- [JOB] Write out every line of the records below with no changes of any kind.

# Start of PROVIDED DATA

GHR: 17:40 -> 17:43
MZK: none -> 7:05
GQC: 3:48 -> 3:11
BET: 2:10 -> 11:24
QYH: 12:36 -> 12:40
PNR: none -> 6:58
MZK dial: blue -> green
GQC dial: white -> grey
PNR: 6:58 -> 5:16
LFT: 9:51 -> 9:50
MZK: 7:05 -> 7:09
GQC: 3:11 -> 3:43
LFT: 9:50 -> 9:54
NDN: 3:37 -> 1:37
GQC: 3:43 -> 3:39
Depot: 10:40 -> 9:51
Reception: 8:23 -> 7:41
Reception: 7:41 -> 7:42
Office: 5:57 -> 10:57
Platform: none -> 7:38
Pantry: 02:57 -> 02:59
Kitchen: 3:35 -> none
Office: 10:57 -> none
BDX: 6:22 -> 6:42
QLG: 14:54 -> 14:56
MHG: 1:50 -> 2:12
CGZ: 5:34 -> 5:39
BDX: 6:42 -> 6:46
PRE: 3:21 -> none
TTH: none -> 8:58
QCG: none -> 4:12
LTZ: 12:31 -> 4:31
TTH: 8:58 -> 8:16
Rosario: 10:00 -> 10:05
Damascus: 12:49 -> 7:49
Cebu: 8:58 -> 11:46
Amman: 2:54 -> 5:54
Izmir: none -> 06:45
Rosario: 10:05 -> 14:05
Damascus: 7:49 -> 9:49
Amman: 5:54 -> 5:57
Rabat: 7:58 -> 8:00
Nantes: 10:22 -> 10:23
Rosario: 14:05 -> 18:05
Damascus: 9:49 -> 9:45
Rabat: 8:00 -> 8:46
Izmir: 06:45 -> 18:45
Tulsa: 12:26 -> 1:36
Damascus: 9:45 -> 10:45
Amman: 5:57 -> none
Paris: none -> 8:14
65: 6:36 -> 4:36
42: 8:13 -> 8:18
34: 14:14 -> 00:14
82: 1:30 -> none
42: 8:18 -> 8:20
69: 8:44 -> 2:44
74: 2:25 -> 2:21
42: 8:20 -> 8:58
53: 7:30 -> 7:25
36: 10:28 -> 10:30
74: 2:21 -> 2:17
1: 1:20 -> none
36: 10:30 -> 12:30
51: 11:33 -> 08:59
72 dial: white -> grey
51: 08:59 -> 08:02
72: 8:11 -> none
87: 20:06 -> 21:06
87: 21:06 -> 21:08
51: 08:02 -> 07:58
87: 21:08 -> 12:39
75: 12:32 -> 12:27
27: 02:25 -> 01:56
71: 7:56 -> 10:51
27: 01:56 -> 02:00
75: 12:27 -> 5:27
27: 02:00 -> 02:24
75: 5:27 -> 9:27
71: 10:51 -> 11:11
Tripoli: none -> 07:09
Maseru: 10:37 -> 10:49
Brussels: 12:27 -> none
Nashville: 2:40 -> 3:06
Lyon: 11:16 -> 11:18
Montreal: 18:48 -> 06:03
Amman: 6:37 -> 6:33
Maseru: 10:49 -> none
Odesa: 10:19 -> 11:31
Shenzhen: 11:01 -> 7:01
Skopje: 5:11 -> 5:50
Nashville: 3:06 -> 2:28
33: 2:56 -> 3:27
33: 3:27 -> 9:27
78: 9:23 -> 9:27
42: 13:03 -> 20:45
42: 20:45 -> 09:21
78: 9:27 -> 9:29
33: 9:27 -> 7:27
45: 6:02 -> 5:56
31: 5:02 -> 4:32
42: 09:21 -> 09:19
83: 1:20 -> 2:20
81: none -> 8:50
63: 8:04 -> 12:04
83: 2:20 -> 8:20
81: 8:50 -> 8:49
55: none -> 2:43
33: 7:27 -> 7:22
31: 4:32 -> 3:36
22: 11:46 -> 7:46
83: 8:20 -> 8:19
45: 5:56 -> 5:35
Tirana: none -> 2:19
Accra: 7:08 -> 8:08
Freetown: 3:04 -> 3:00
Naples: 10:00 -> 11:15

# End of PROVIDED DATA

- [ANSWER IN FULL]
GHR: 17:40 -> 17:43
MZK: none -> 7:05
GQC: 3:48 -> 3:11
BET: 2:10 -> 11:24
QYH: 12:36 -> 12:40
PNR: none -> 6:58
MZK dial: blue -> green
GQC dial: white -> grey
PNR: 6:58 -> 5:16
LFT: 9:51 -> 9:50
MZK: 7:05 -> 7:09
GQC: 3:11 -> 3:43
LFT: 9:50 -> 9:54
NDN: 3:37 -> 1:37
GQC: 3:43 -> 3:39
Depot: 10:40 -> 9:51
Reception: 8:23 -> 7:41
Reception: 7:41 -> 7:42
Office: 5:57 -> 10:57
Platform: none -> 7:38
Pantry: 02:57 -> 02:59
Kitchen: 3:35 -> none
Office: 10:57 -> none
BDX: 6:22 -> 6:42
QLG: 14:54 -> 14:56
MHG: 1:50 -> 2:12
CGZ: 5:34 -> 5:39
BDX: 6:42 -> 6:46
PRE: 3:21 -> none
TTH: none -> 8:58
QCG: none -> 4:12
LTZ: 12:31 -> 4:31
TTH: 8:58 -> 8:16
Rosario: 10:00 -> 10:05
Damascus: 12:49 -> 7:49
Cebu: 8:58 -> 11:46
Amman: 2:54 -> 5:54
Izmir: none -> 06:45
Rosario: 10:05 -> 14:05
Damascus: 7:49 -> 9:49
Amman: 5:54 -> 5:57
Rabat: 7:58 -> 8:00
Nantes: 10:22 -> 10:23
Rosario: 14:05 -> 18:05
Damascus: 9:49 -> 9:45
Rabat: 8:00 -> 8:46
Izmir: 06:45 -> 18:45
Tulsa: 12:26 -> 1:36
Damascus: 9:45 -> 10:45
Amman: 5:57 -> none
Paris: none -> 8:14
65: 6:36 -> 4:36
42: 8:13 -> 8:18
34: 14:14 -> 00:14
82: 1:30 -> none
42: 8:18 -> 8:20
69: 8:44 -> 2:44
74: 2:25 -> 2:21
42: 8:20 -> 8:58
53: 7:30 -> 7:25
36: 10:28 -> 10:30
74: 2:21 -> 2:17
1: 1:20 -> none
36: 10:30 -> 12:30
51: 11:33 -> 08:59
72 dial: white -> grey
51: 08:59 -> 08:02
72: 8:11 -> none
87: 20:06 -> 21:06
87: 21:06 -> 21:08
51: 08:02 -> 07:58
87: 21:08 -> 12:39
75: 12:32 -> 12:27
27: 02:25 -> 01:56
71: 7:56 -> 10:51
27: 01:56 -> 02:00
75: 12:27 -> 5:27
27: 02:00 -> 02:24
75: 5:27 -> 9:27
71: 10:51 -> 11:11
Tripoli: none -> 07:09
Maseru: 10:37 -> 10:49
Brussels: 12:27 -> none
Nashville: 2:40 -> 3:06
Lyon: 11:16 -> 11:18
Montreal: 18:48 -> 06:03
Amman: 6:37 -> 6:33
Maseru: 10:49 -> none
Odesa: 10:19 -> 11:31
Shenzhen: 11:01 -> 7:01
Skopje: 5:11 -> 5:50
Nashville: 3:06 -> 2:28
33: 2:56 -> 3:27
33: 3:27 -> 9:27
78: 9:23 -> 9:27
42: 13:03 -> 20:45
42: 20:45 -> 09:21
78: 9:27 -> 9:29
33: 9:27 -> 7:27
45: 6:02 -> 5:56
31: 5:02 -> 4:32
42: 09:21 -> 09:19
83: 1:20 -> 2:20
81: none -> 8:50
63: 8:04 -> 12:04
83: 2:20 -> 8:20
81: 8:50 -> 8:49
55: none -> 2:43
33: 7:27 -> 7:22
31: 4:32 -> 3:36
22: 11:46 -> 7:46
83: 8:20 -> 8:19
45: 5:56 -> 5:35
Tirana: none -> 2:19
Accra: 7:08 -> 8:08
Freetown: 3:04 -> 3:00
Naples: 10:00 -> 11:15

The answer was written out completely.